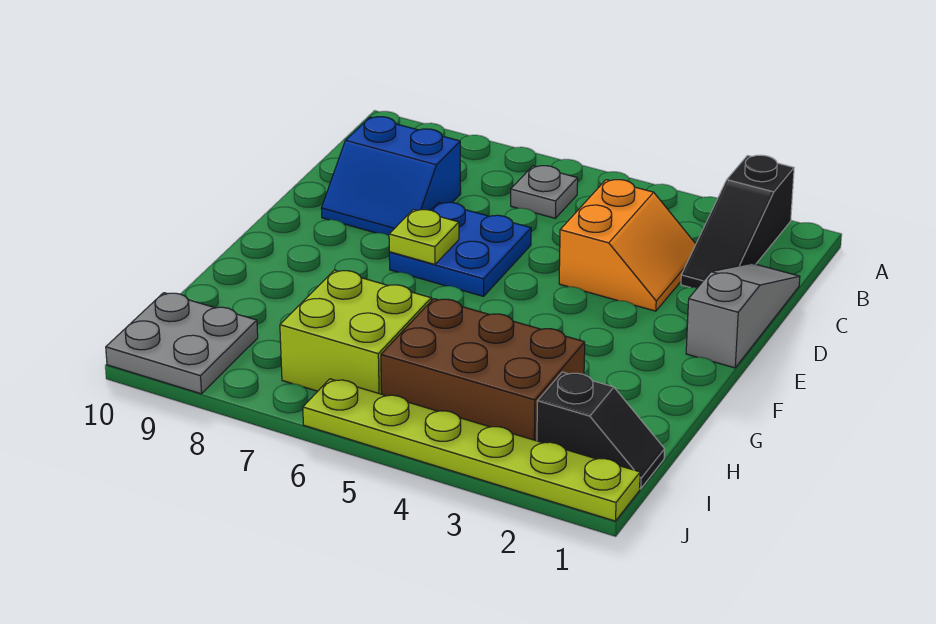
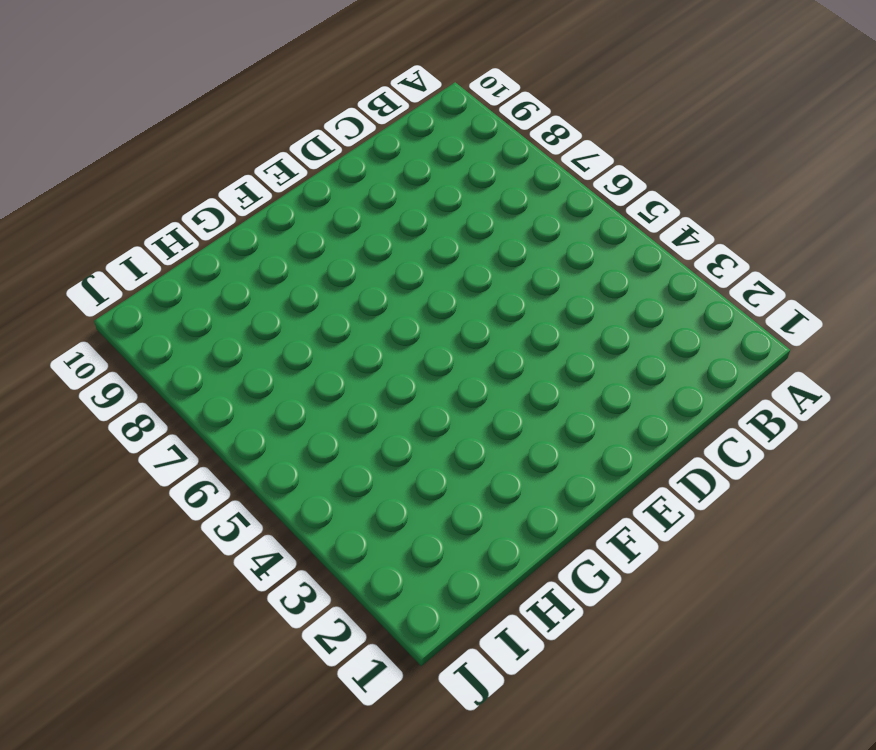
none -> black slope A2:C2 level 1 top A
none -> grey plate B6 level 1
none -> grey slope C1:E1 level 1 top E

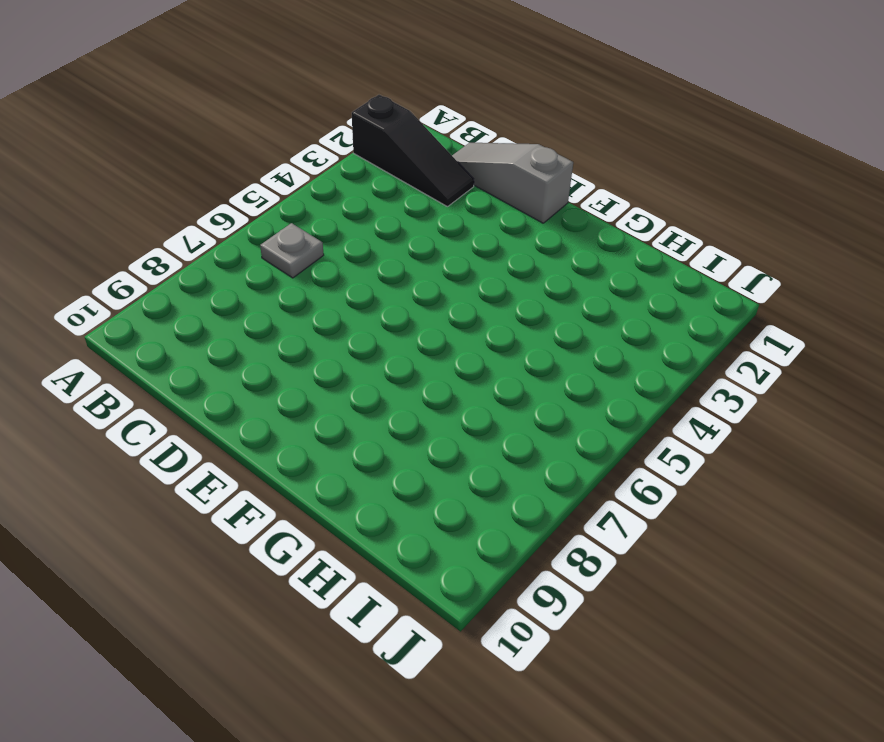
none -> orange slope C3:D4 level 1 top 4
none -> blue slope C8:D9 level 1 top C
none -> blue plate D6:E7 level 1

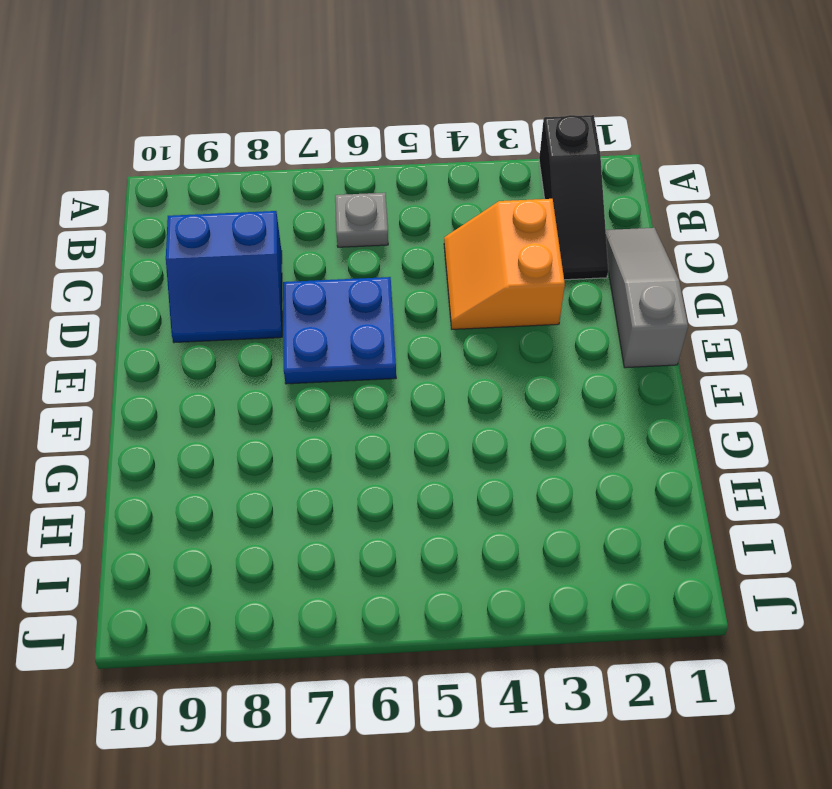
orange slope C3:D4 level 1 top 3 -> orange slope C3:D4 level 1 top 4
none -> brown brick H3:I5 level 1
none -> lime brick H6:I7 level 1
none -> black slope I1:I2 level 1 top 2

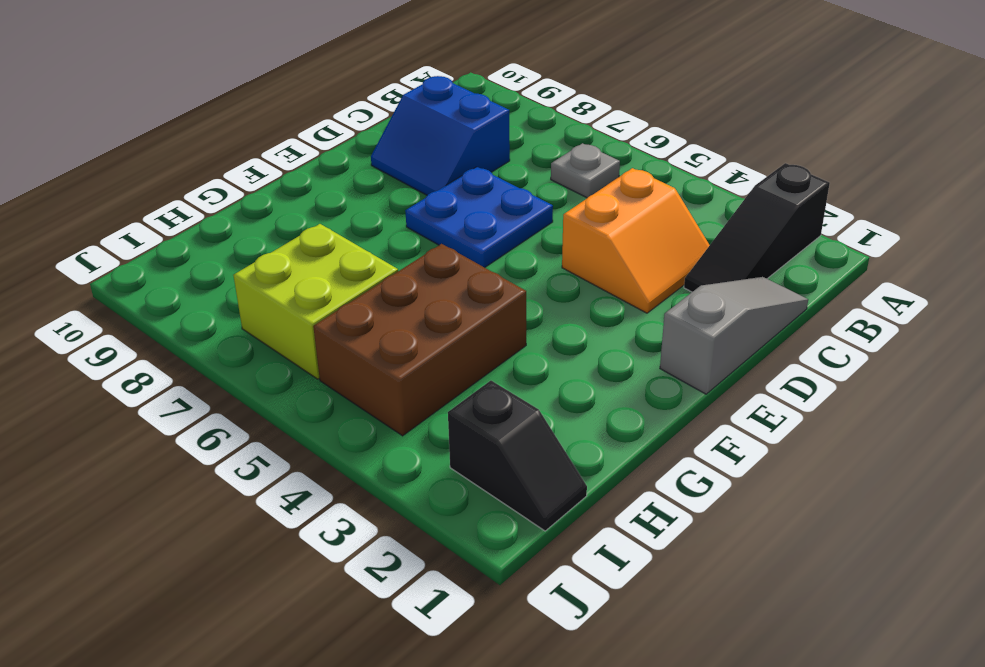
brown brick G4:I5 level 1 -> brown brick H3:I5 level 1
none -> grey plate I9:J10 level 1
none -> lime plate J1:J6 level 1
none -> lime plate E7 level 2

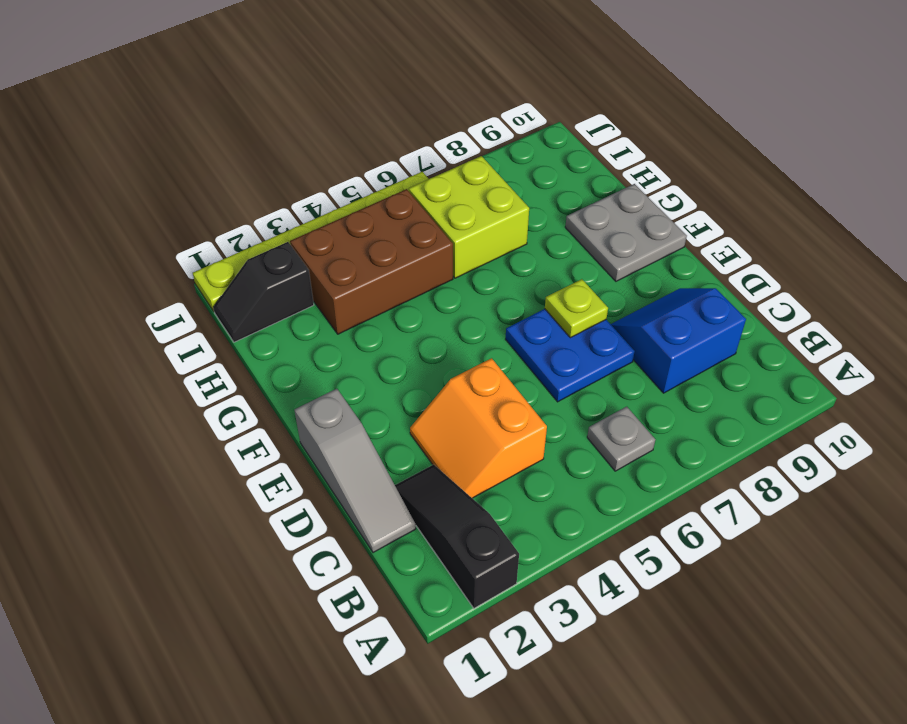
grey plate F9:G10 level 1 -> grey plate I9:J10 level 1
□ □ □ □
● Exercise directions
Transcribe every line of the listing above exactly; skip the pictures.

● Written response
none -> black slope A2:C2 level 1 top A
none -> grey plate B6 level 1
none -> grey slope C1:E1 level 1 top E

none -> orange slope C3:D4 level 1 top 4
none -> blue slope C8:D9 level 1 top C
none -> blue plate D6:E7 level 1

orange slope C3:D4 level 1 top 3 -> orange slope C3:D4 level 1 top 4
none -> brown brick H3:I5 level 1
none -> lime brick H6:I7 level 1
none -> black slope I1:I2 level 1 top 2

brown brick G4:I5 level 1 -> brown brick H3:I5 level 1
none -> grey plate I9:J10 level 1
none -> lime plate J1:J6 level 1
none -> lime plate E7 level 2

grey plate F9:G10 level 1 -> grey plate I9:J10 level 1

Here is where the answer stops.